» **Exercise data**
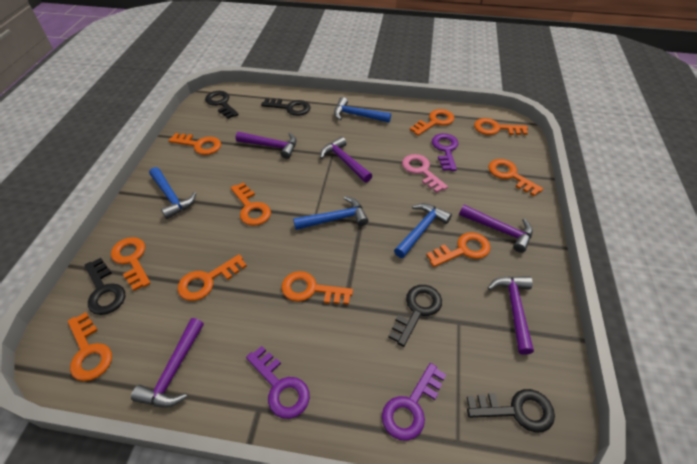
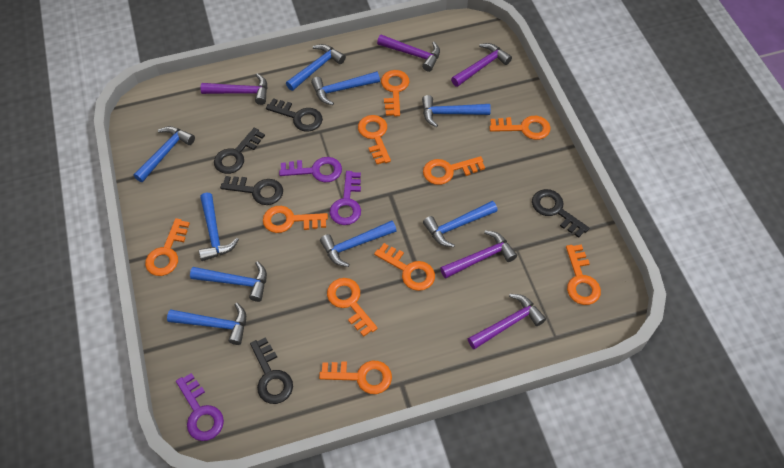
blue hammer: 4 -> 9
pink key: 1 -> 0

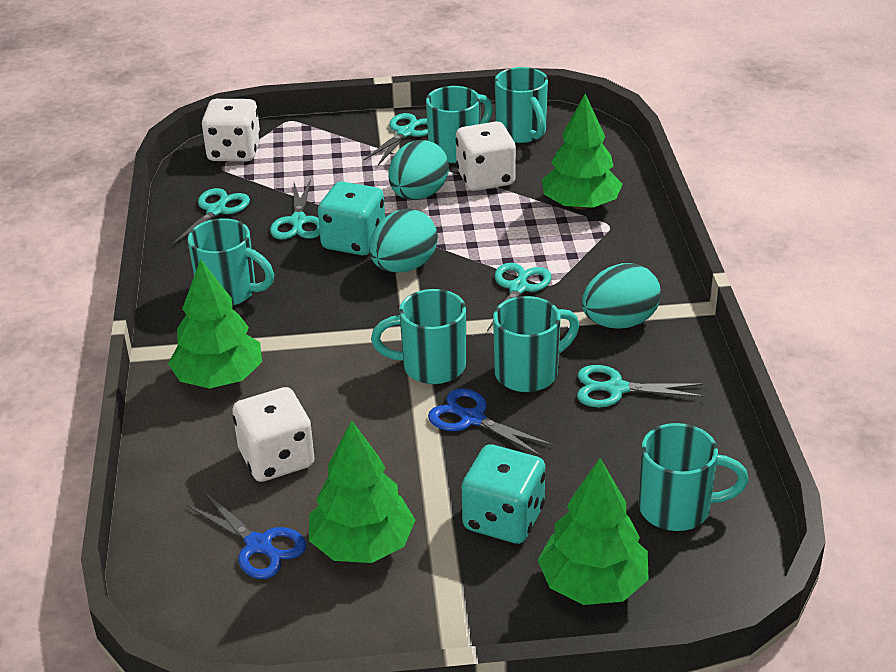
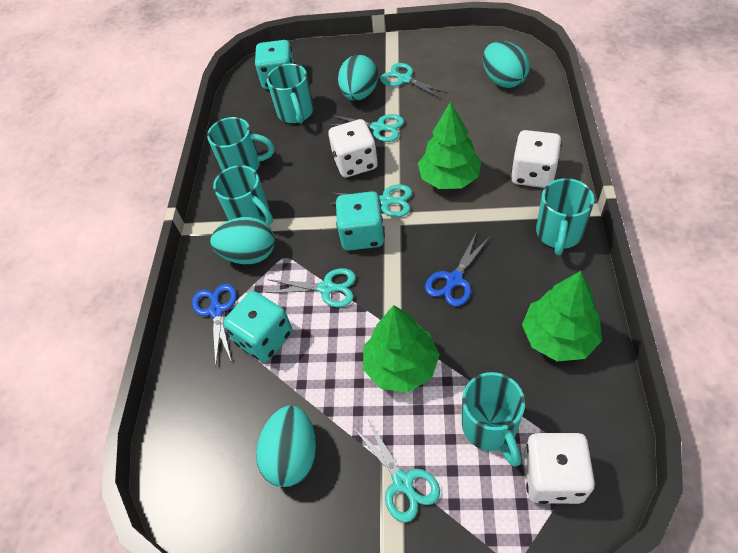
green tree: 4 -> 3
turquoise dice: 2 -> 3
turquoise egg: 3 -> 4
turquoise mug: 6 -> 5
* * *
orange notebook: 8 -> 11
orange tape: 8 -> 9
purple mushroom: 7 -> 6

» **The task**
In the entries above, the lines between the one holding "turquoise dice: 2 -> 3" and the one holding "turquoise mug: 6 -> 5", inclusive, are to be printed exactly as written, and those alone.

» **Solution for this problem**
turquoise dice: 2 -> 3
turquoise egg: 3 -> 4
turquoise mug: 6 -> 5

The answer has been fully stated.